WHAT YOU WILL DO: Could you filter the data below down to the lines that hold the word "light"?

DATASET EXCERPTS:
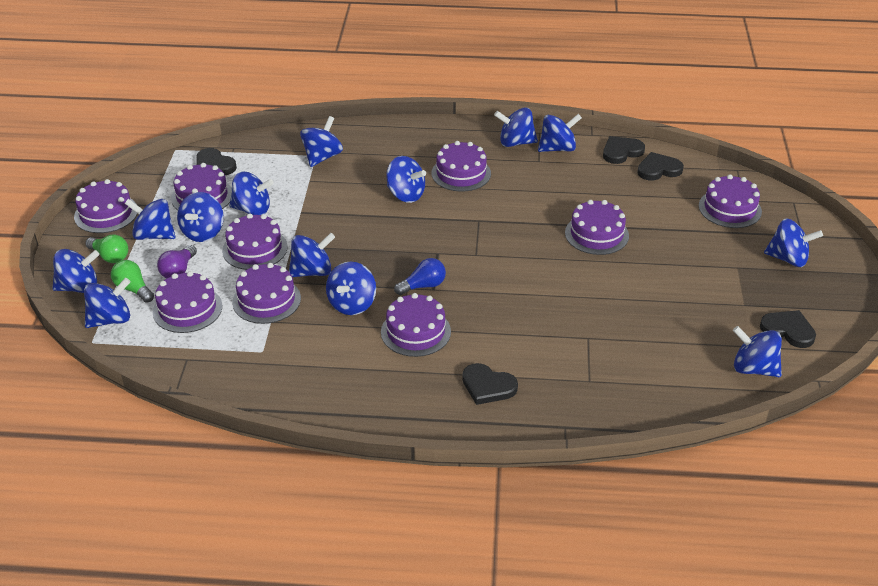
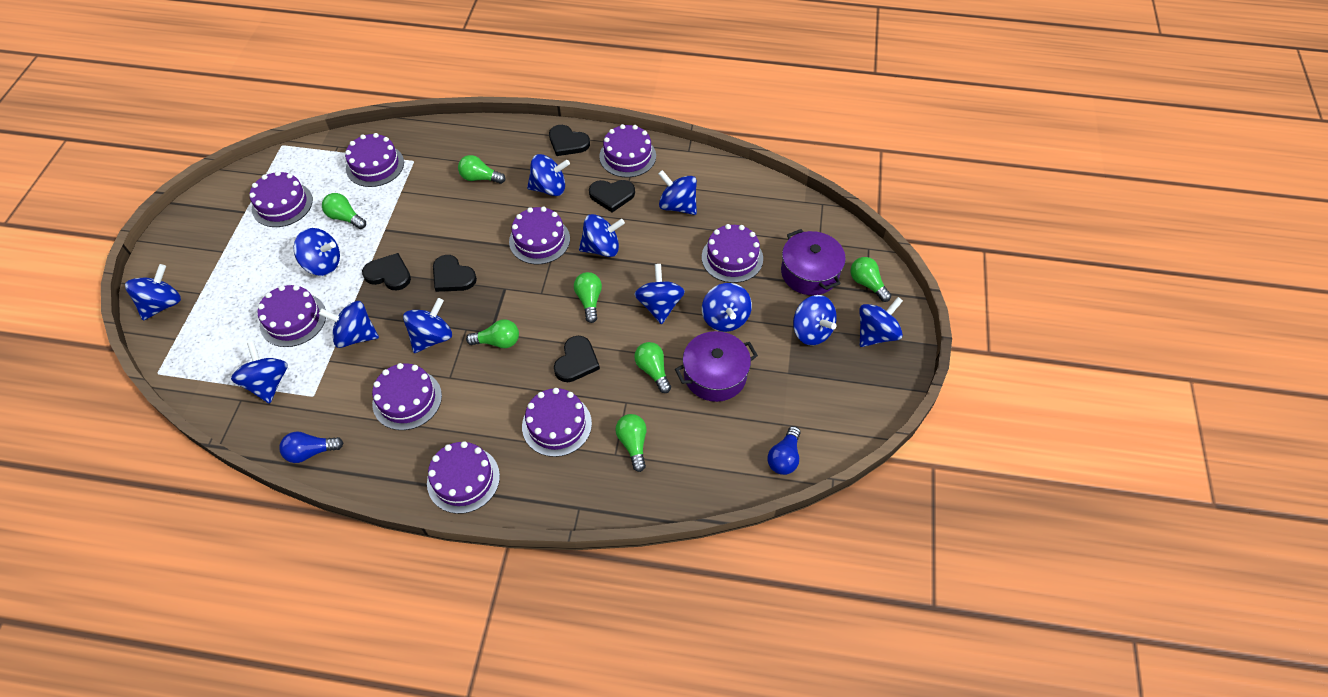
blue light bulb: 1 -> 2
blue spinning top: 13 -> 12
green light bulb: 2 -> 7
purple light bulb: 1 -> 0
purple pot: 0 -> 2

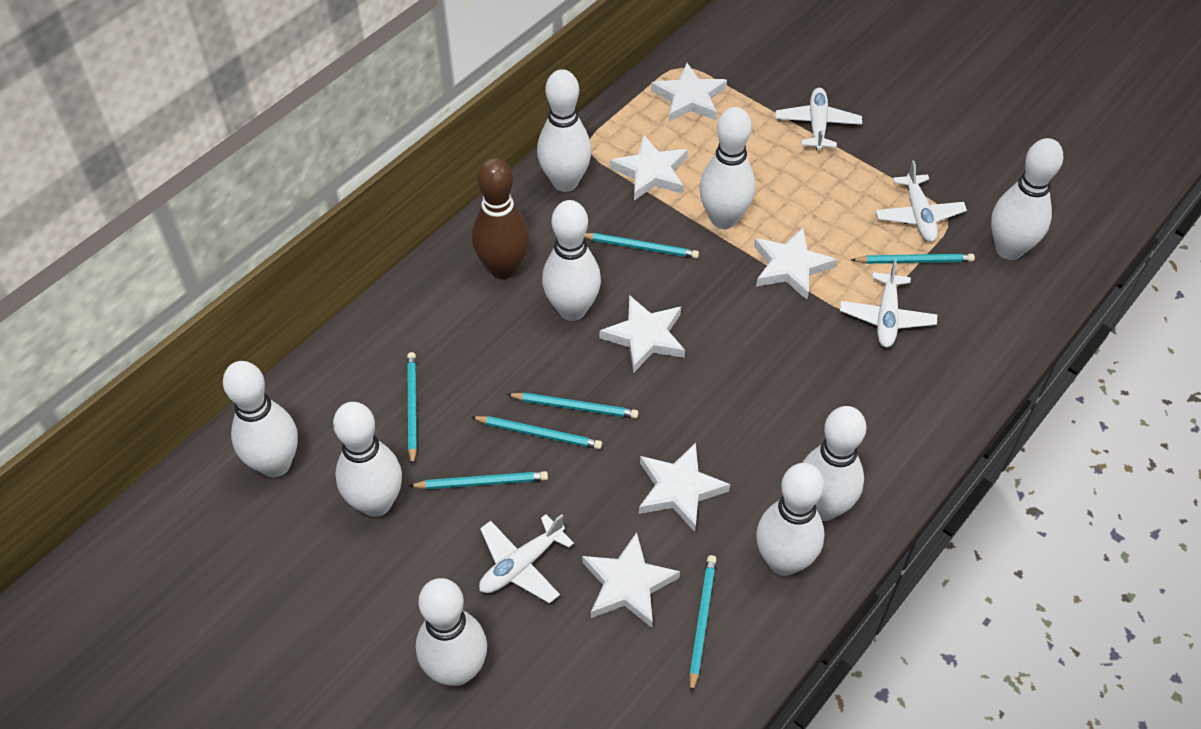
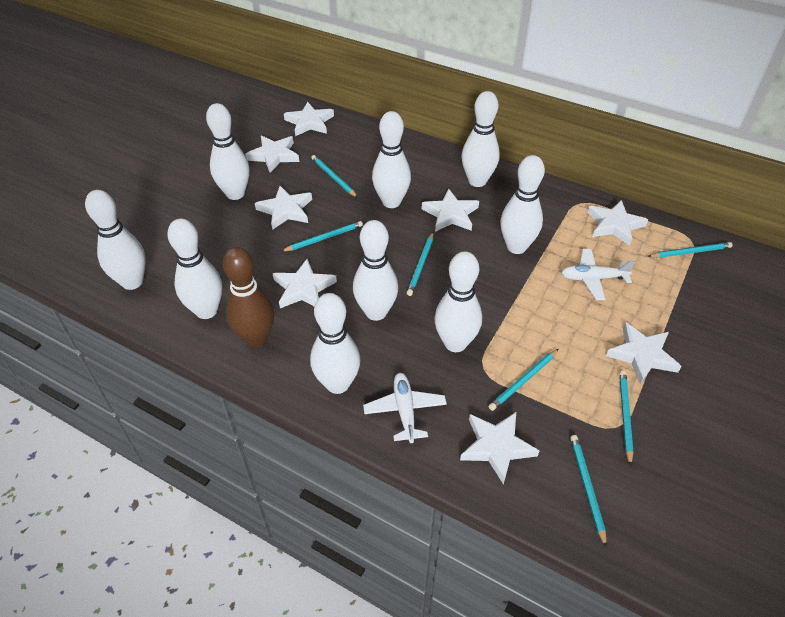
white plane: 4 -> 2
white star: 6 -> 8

FINISHED TASK:
blue light bulb: 1 -> 2
green light bulb: 2 -> 7
purple light bulb: 1 -> 0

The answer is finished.